**Directions**
From the first line to the last, print the material exactly, skipping the pictures.

---------------

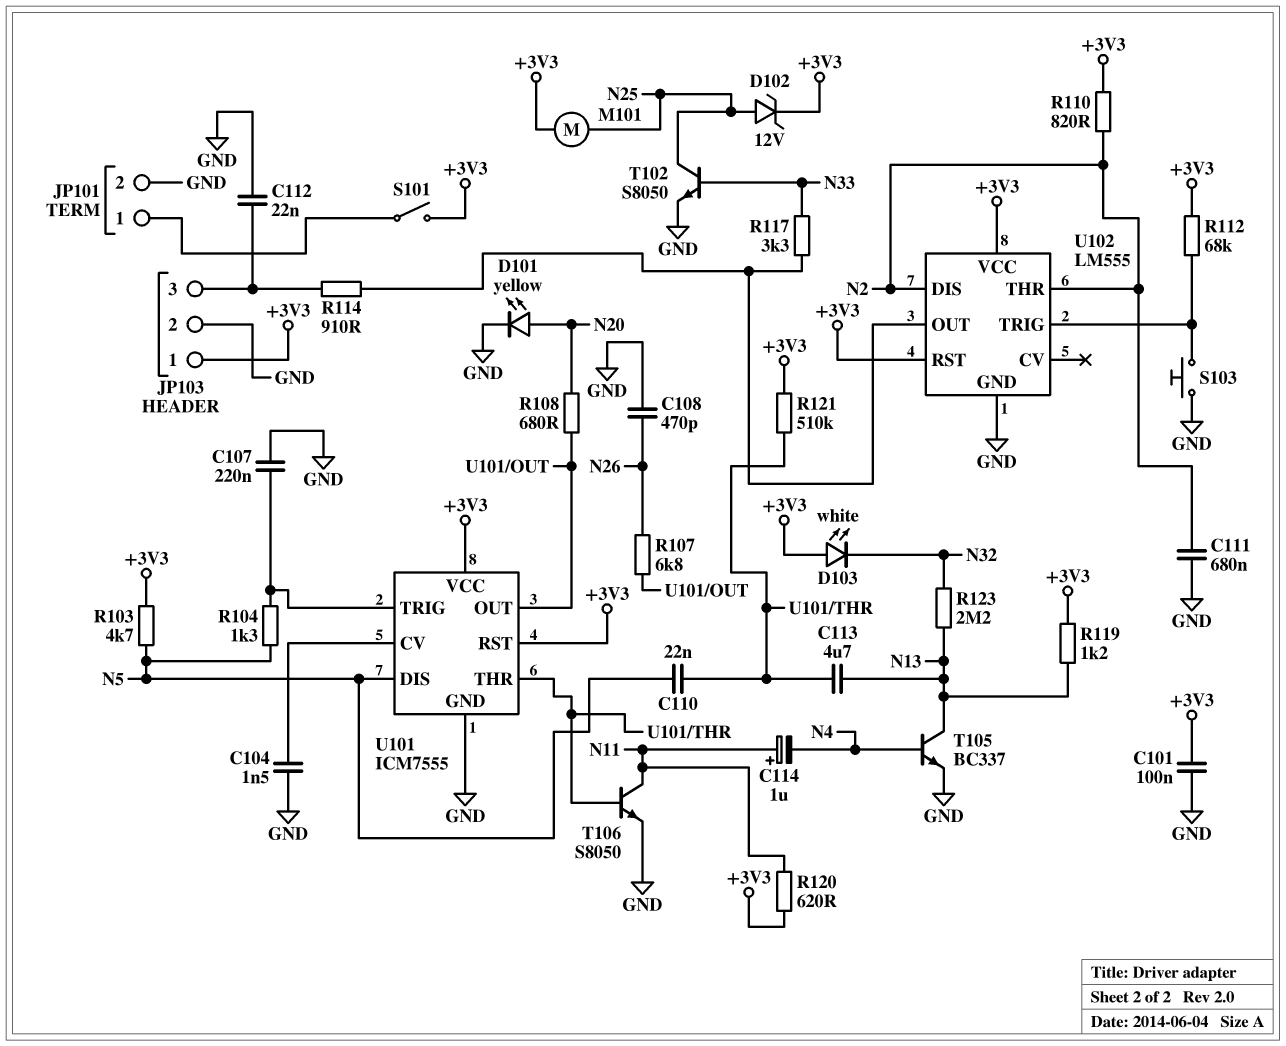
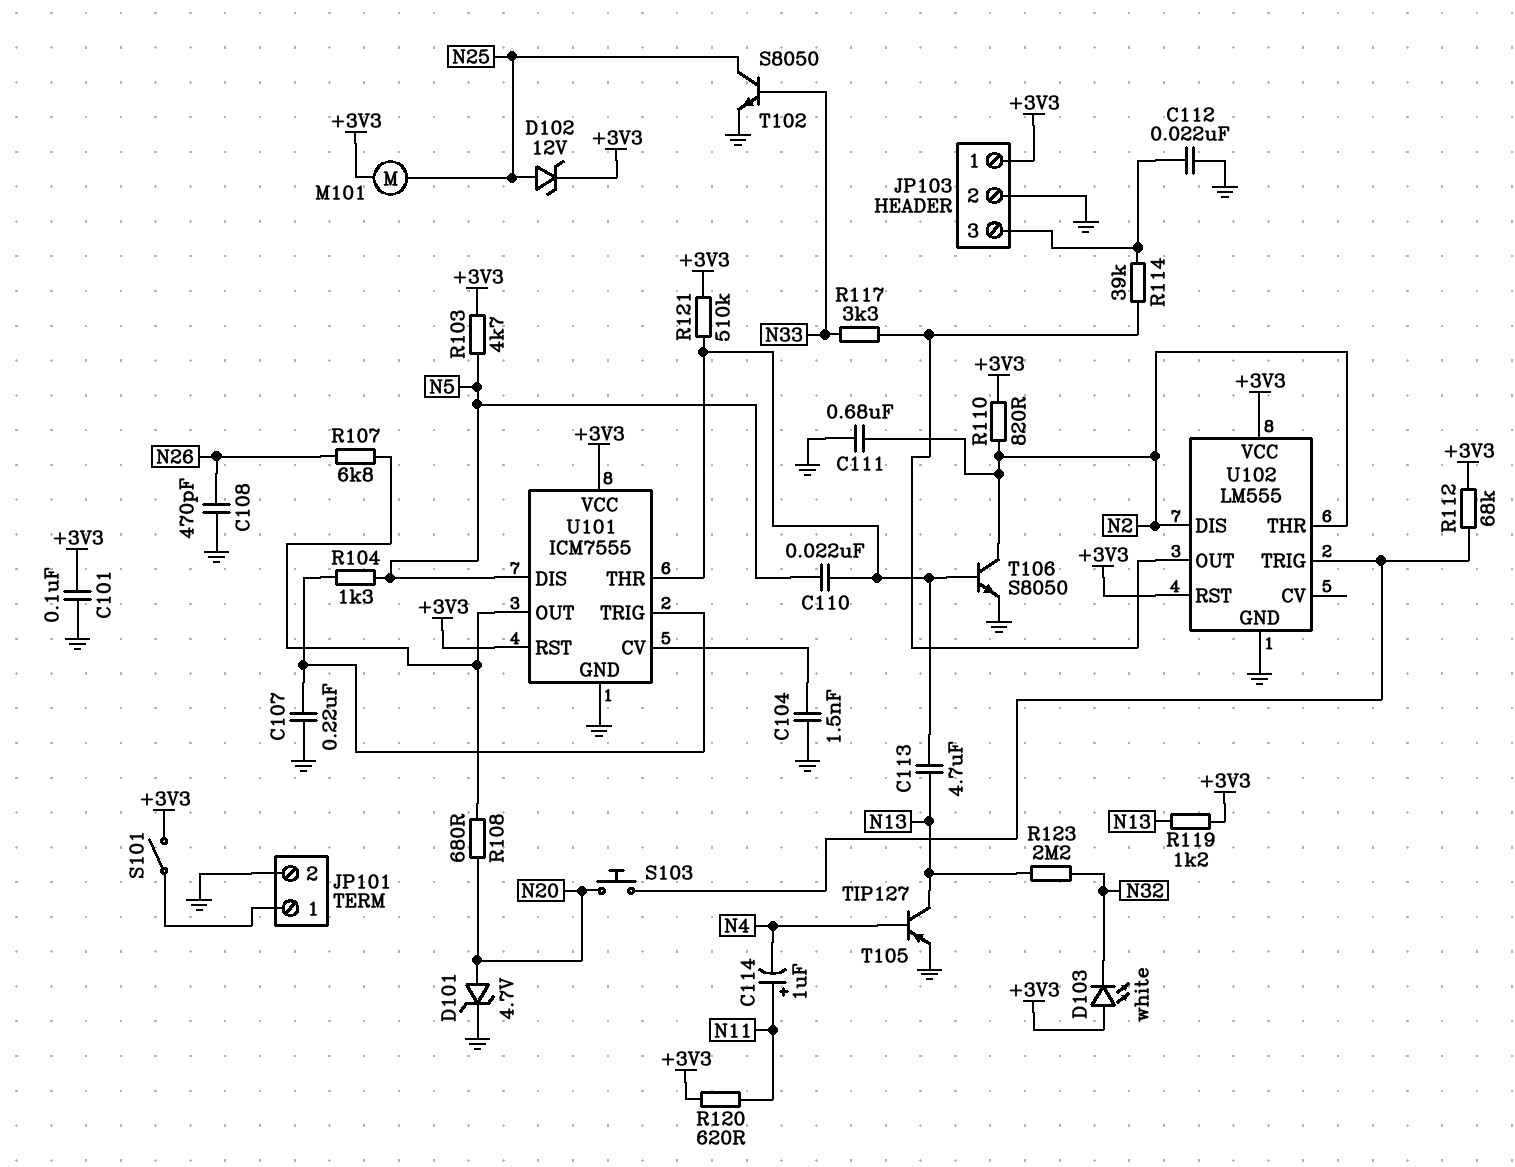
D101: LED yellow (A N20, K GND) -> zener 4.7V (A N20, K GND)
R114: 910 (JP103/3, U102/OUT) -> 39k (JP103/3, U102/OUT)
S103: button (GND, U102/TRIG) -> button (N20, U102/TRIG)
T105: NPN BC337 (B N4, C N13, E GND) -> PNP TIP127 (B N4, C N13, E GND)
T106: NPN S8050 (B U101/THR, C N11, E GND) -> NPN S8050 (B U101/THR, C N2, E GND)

---------------

**Answer to this exercise**
D101: LED yellow (A N20, K GND) -> zener 4.7V (A N20, K GND)
R114: 910 (JP103/3, U102/OUT) -> 39k (JP103/3, U102/OUT)
S103: button (GND, U102/TRIG) -> button (N20, U102/TRIG)
T105: NPN BC337 (B N4, C N13, E GND) -> PNP TIP127 (B N4, C N13, E GND)
T106: NPN S8050 (B U101/THR, C N11, E GND) -> NPN S8050 (B U101/THR, C N2, E GND)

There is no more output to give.